**Records provided**
- Opening Delimiter -
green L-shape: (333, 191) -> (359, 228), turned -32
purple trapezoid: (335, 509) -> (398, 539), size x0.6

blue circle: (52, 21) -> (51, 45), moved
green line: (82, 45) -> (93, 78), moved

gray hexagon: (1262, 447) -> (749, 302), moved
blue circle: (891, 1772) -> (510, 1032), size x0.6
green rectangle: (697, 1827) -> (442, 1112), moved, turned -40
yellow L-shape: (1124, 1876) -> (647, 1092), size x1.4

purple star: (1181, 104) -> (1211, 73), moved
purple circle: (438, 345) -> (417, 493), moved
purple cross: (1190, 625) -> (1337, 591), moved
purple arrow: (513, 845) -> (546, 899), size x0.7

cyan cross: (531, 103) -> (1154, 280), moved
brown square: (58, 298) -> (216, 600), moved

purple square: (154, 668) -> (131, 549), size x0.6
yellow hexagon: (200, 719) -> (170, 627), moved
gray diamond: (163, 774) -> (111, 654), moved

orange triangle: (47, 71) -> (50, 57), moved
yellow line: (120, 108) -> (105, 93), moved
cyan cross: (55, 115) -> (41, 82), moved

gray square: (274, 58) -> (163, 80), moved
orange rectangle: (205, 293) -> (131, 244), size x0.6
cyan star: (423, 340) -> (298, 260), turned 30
- Closing Delimiter -
**Task goal**
Word for word, write out all of the entries again.

**Task answer**
green L-shape: (333, 191) -> (359, 228), turned -32
purple trapezoid: (335, 509) -> (398, 539), size x0.6

blue circle: (52, 21) -> (51, 45), moved
green line: (82, 45) -> (93, 78), moved

gray hexagon: (1262, 447) -> (749, 302), moved
blue circle: (891, 1772) -> (510, 1032), size x0.6
green rectangle: (697, 1827) -> (442, 1112), moved, turned -40
yellow L-shape: (1124, 1876) -> (647, 1092), size x1.4

purple star: (1181, 104) -> (1211, 73), moved
purple circle: (438, 345) -> (417, 493), moved
purple cross: (1190, 625) -> (1337, 591), moved
purple arrow: (513, 845) -> (546, 899), size x0.7

cyan cross: (531, 103) -> (1154, 280), moved
brown square: (58, 298) -> (216, 600), moved

purple square: (154, 668) -> (131, 549), size x0.6
yellow hexagon: (200, 719) -> (170, 627), moved
gray diamond: (163, 774) -> (111, 654), moved

orange triangle: (47, 71) -> (50, 57), moved
yellow line: (120, 108) -> (105, 93), moved
cyan cross: (55, 115) -> (41, 82), moved

gray square: (274, 58) -> (163, 80), moved
orange rectangle: (205, 293) -> (131, 244), size x0.6
cyan star: (423, 340) -> (298, 260), turned 30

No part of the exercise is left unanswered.